--- RECORDS SUPPLIED ---

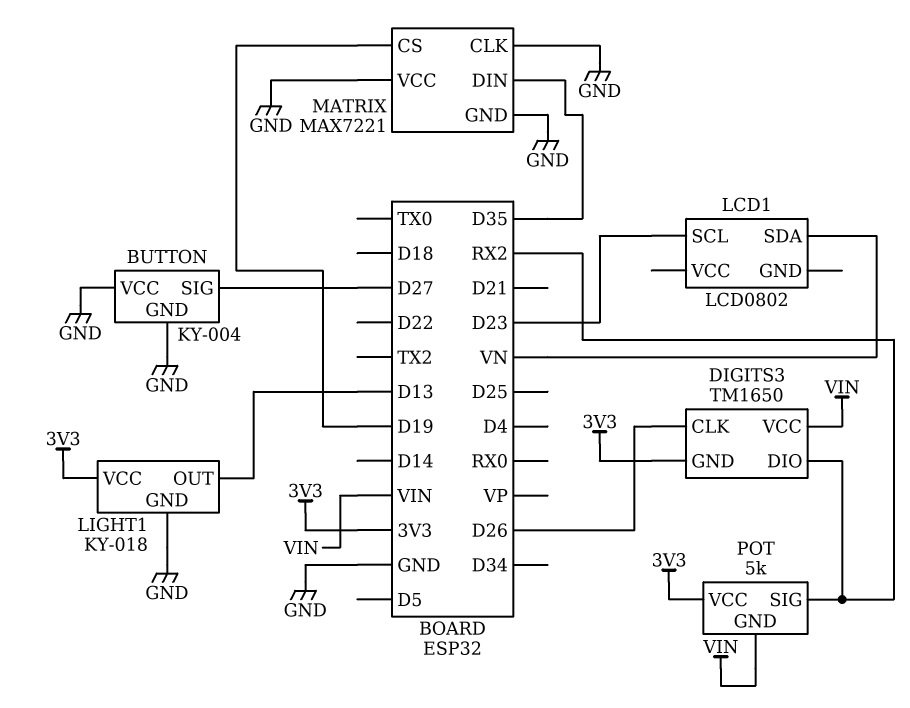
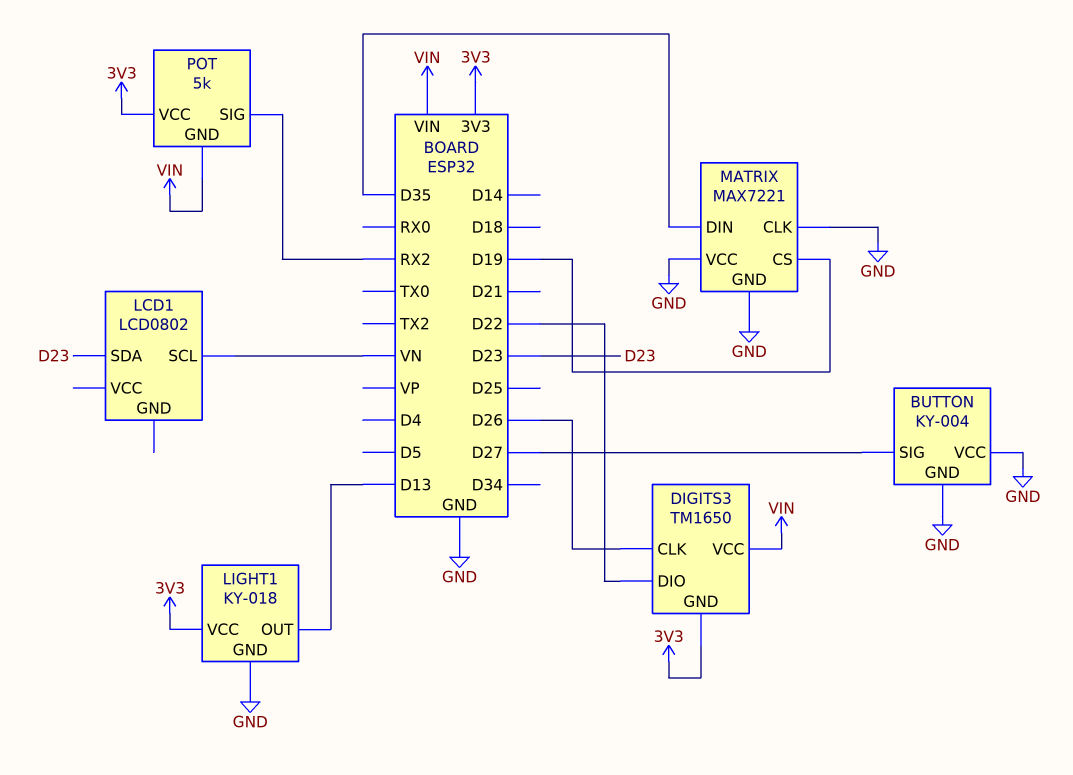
DIGITS3 pin DIO: RX2 -> D22
LCD1 pin SCL: D23 -> VN
LCD1 pin SDA: VN -> D23

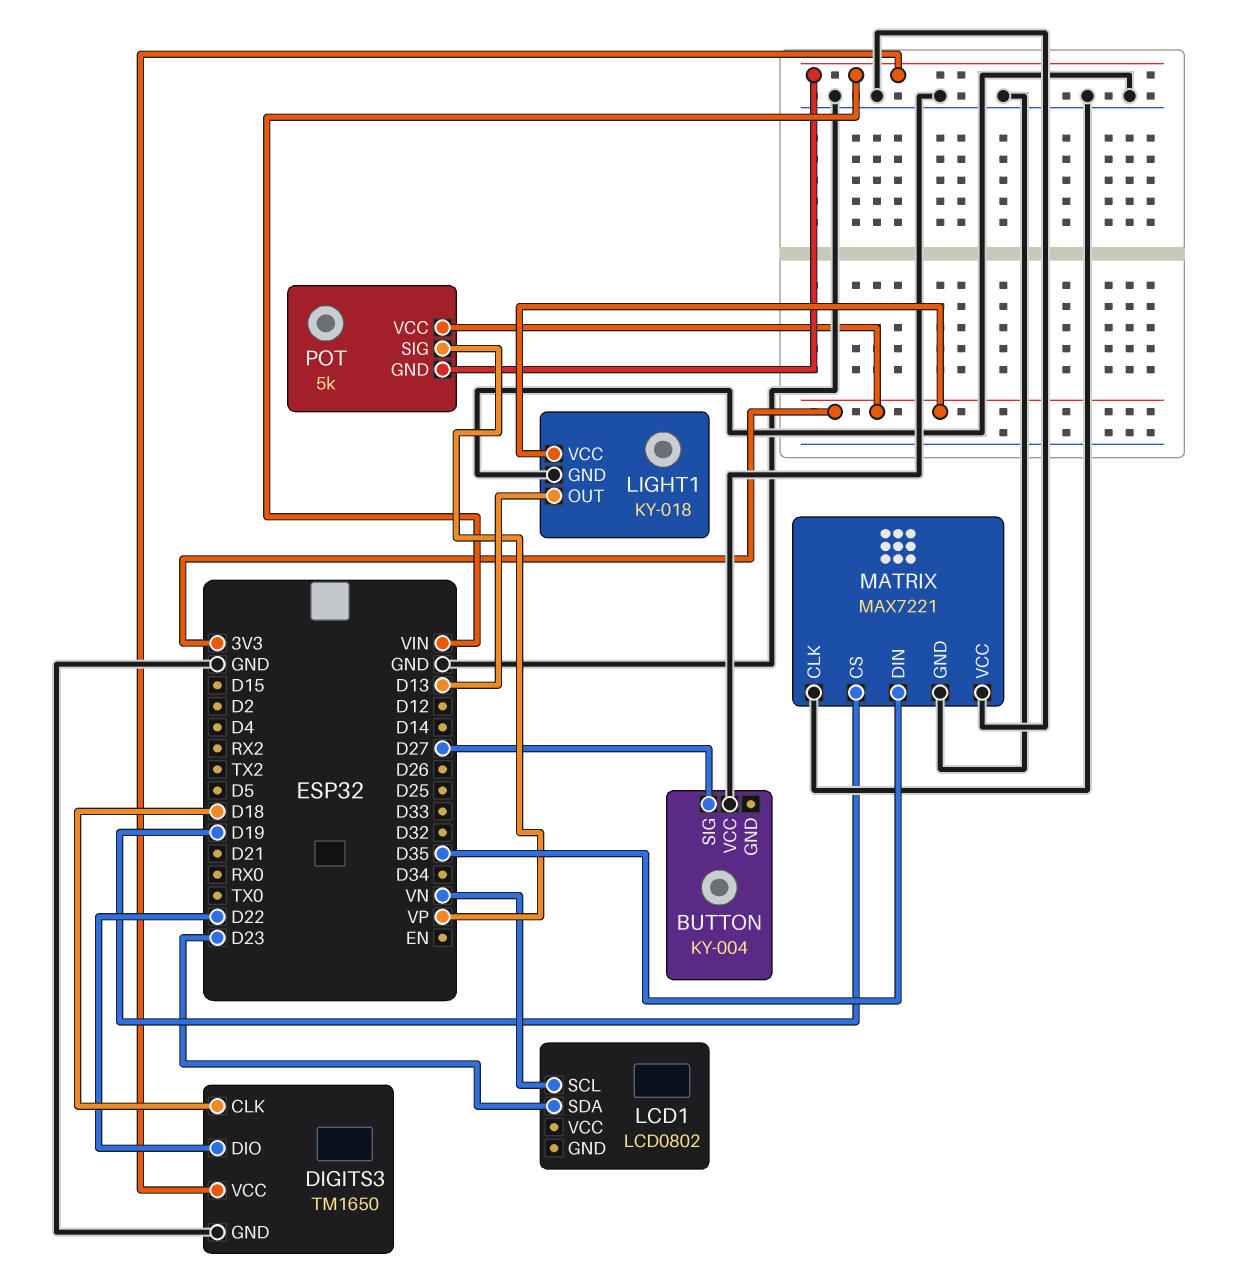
BUTTON pin GND: GND -> none
DIGITS3 pin CLK: D26 -> D18
DIGITS3 pin GND: 3V3 -> GND
POT pin SIG: RX2 -> VP

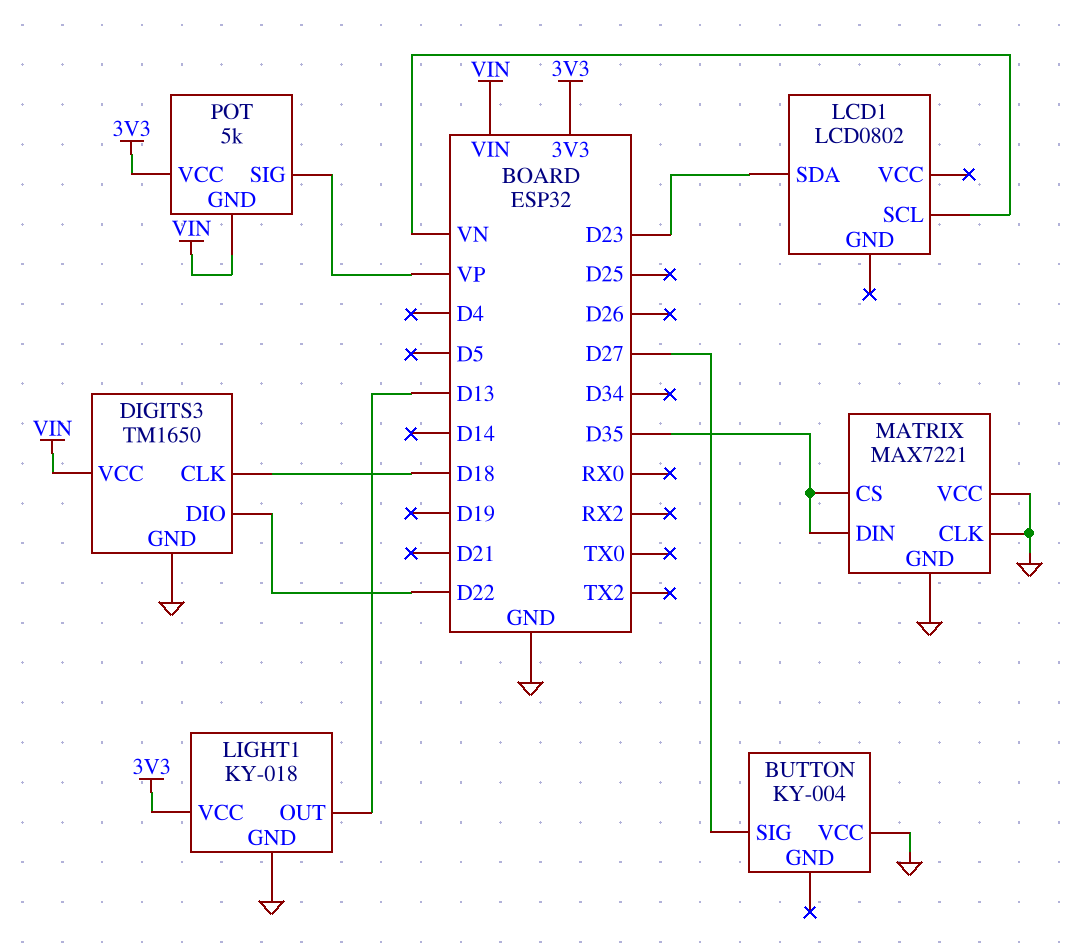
MATRIX pin CS: D19 -> D35

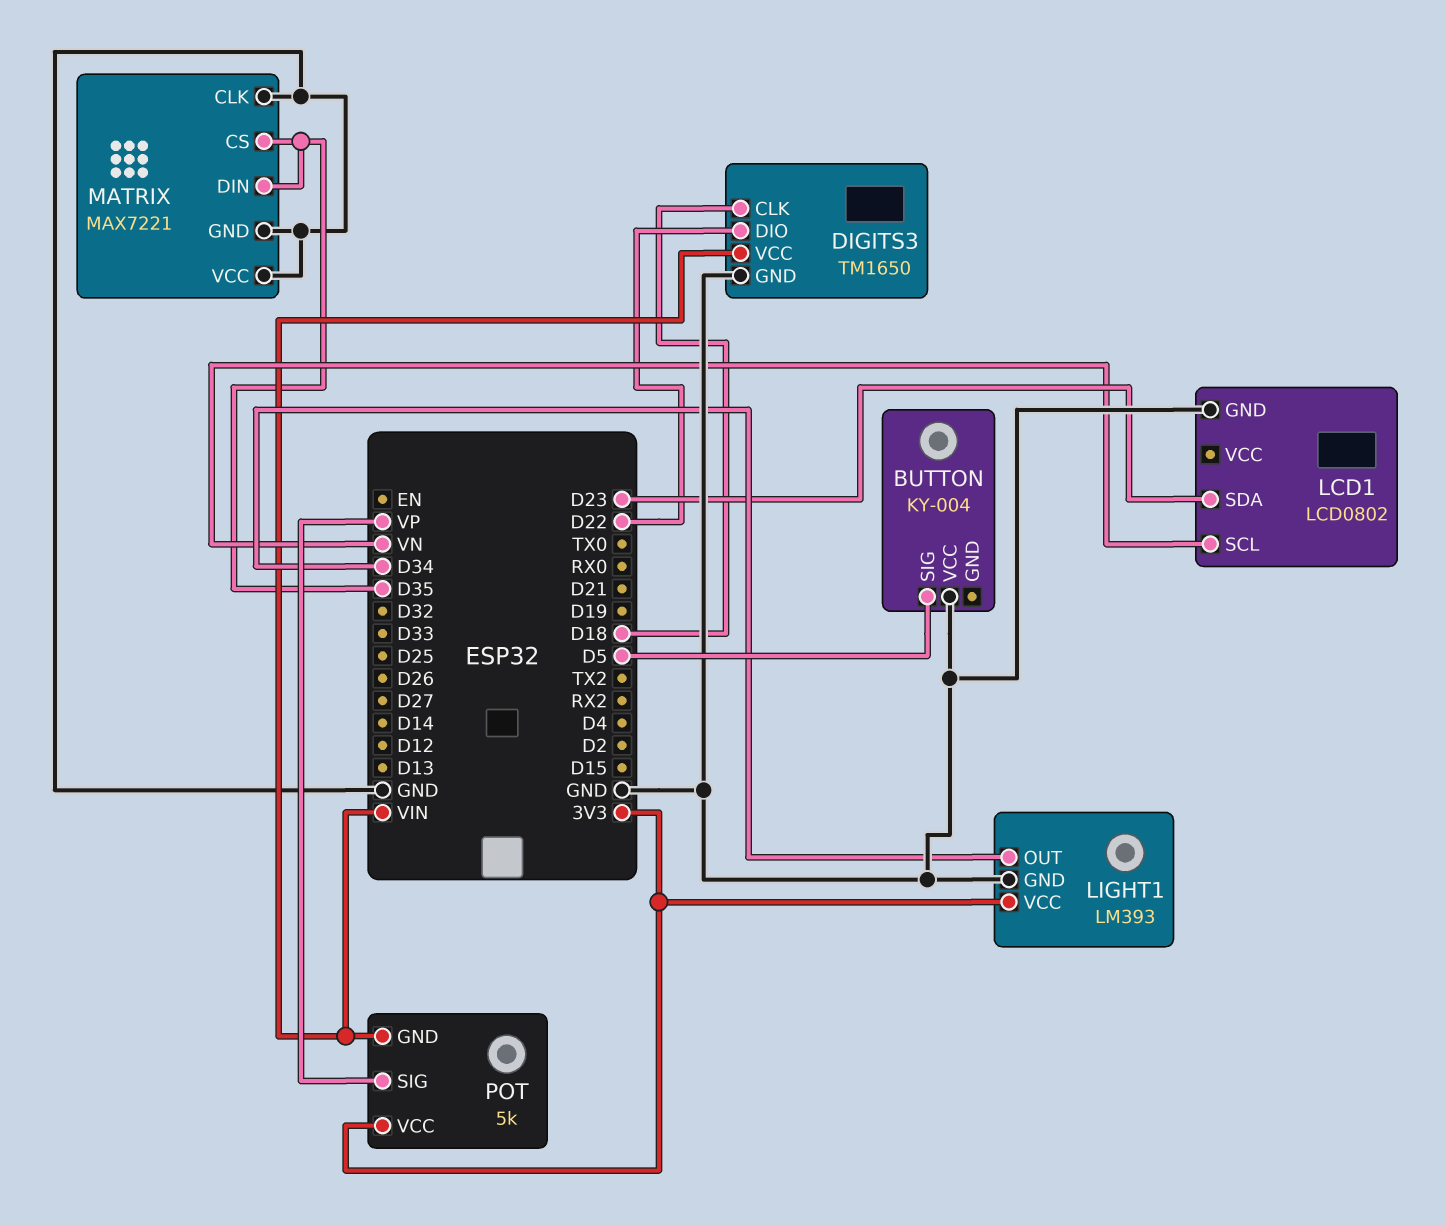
BUTTON pin SIG: D27 -> D5
LCD1 pin GND: none -> GND
LIGHT1: KY-018 -> LM393
LIGHT1 pin OUT: D13 -> D34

---

Return exactly the lines from the line with "MATRIX pin CS: D19 -> D35" through the last line of the data above, both included; pictures do not go in the answer.

SOLUTION FOR THIS TASK »
MATRIX pin CS: D19 -> D35

BUTTON pin SIG: D27 -> D5
LCD1 pin GND: none -> GND
LIGHT1: KY-018 -> LM393
LIGHT1 pin OUT: D13 -> D34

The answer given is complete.